■ Work request: When you reach the line containing "D3: diode (A" in the data below, begin returning lines exactly as written, and stop once the line containing "U5: JRC386 -> LM386" has been returned.

──────── Provided data

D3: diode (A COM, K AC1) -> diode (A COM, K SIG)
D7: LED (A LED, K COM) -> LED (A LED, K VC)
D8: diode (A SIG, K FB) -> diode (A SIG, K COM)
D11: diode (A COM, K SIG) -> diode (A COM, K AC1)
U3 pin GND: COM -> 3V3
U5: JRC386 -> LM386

────────────────
──────── Provided data

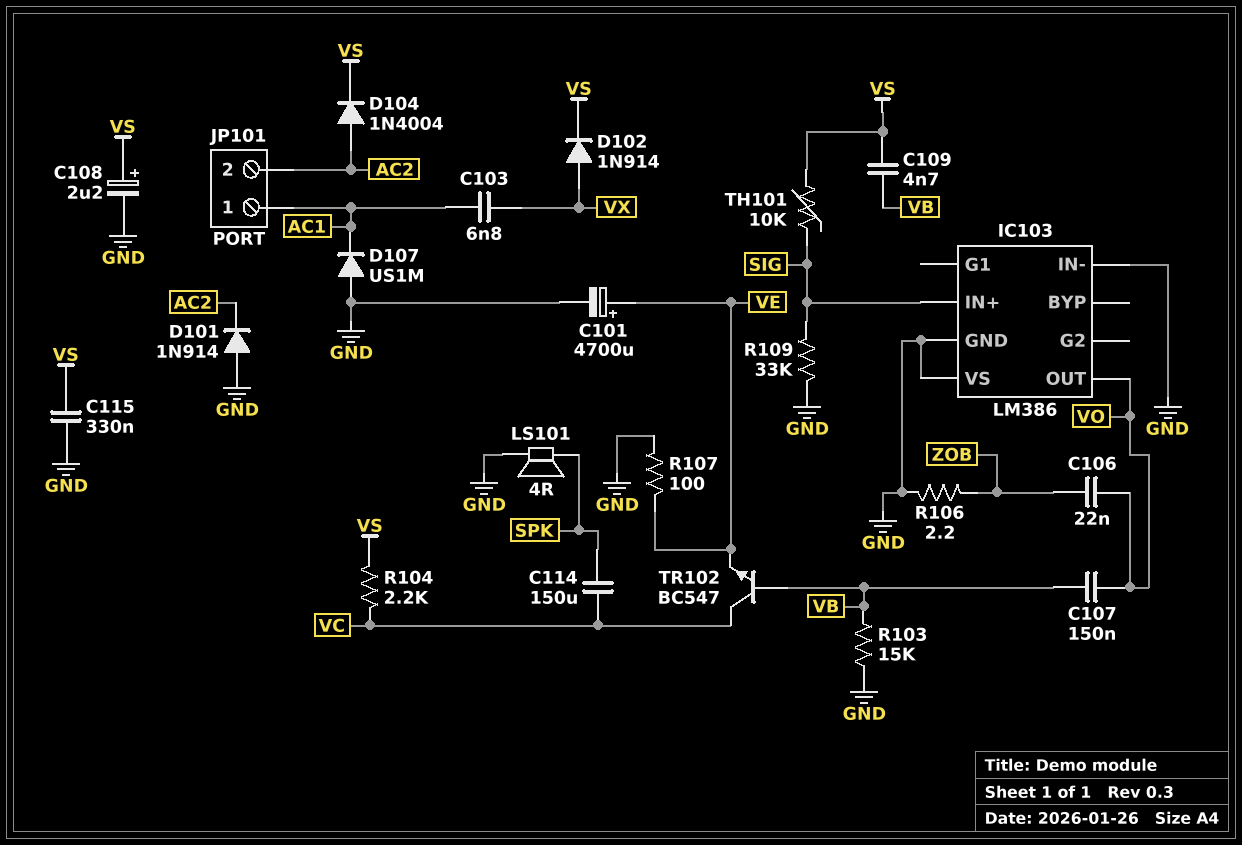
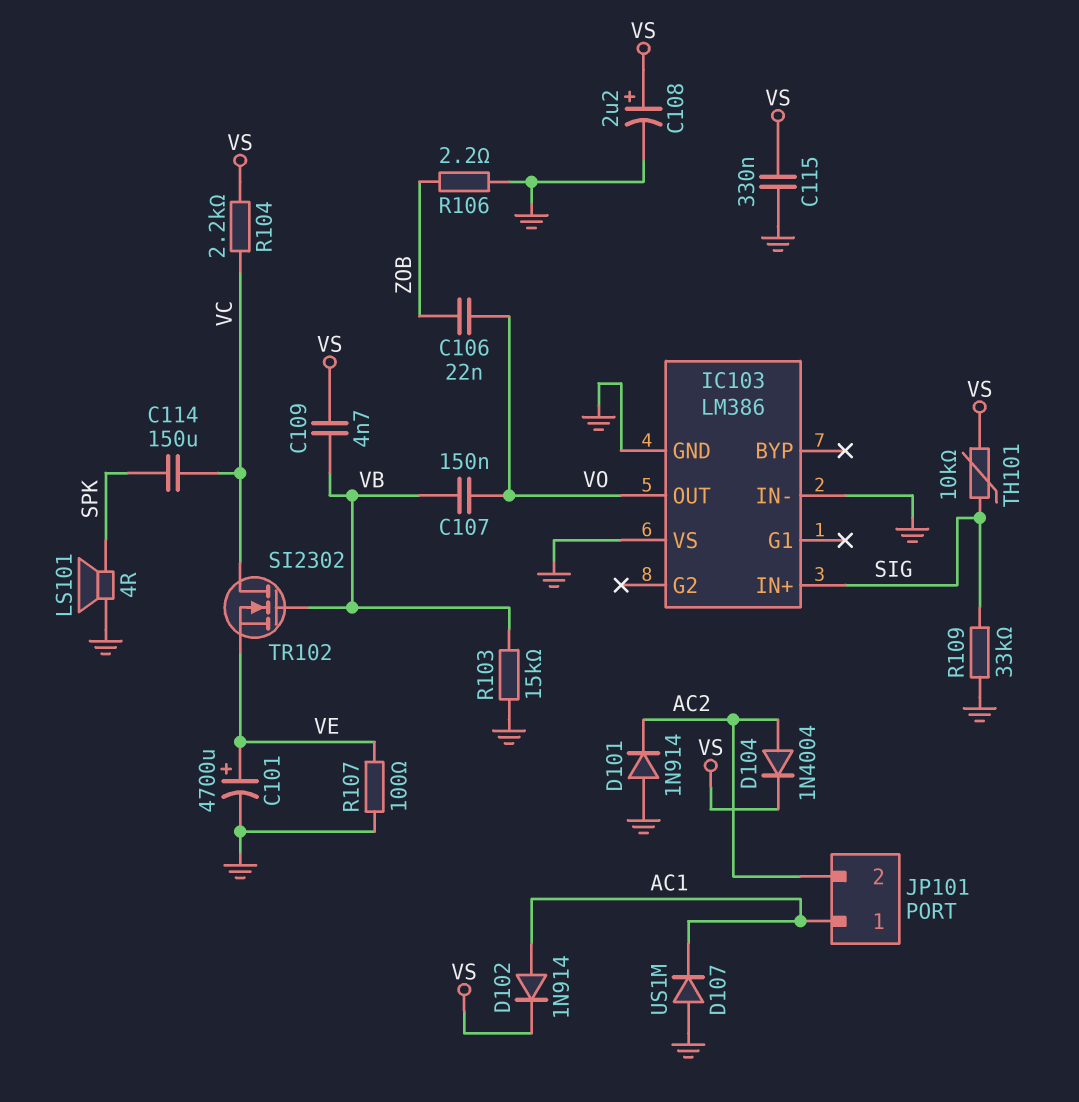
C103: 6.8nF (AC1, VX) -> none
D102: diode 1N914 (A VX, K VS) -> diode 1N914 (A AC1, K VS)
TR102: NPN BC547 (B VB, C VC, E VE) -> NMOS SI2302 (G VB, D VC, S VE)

────────────────

■ Written reply:
D3: diode (A COM, K AC1) -> diode (A COM, K SIG)
D7: LED (A LED, K COM) -> LED (A LED, K VC)
D8: diode (A SIG, K FB) -> diode (A SIG, K COM)
D11: diode (A COM, K SIG) -> diode (A COM, K AC1)
U3 pin GND: COM -> 3V3
U5: JRC386 -> LM386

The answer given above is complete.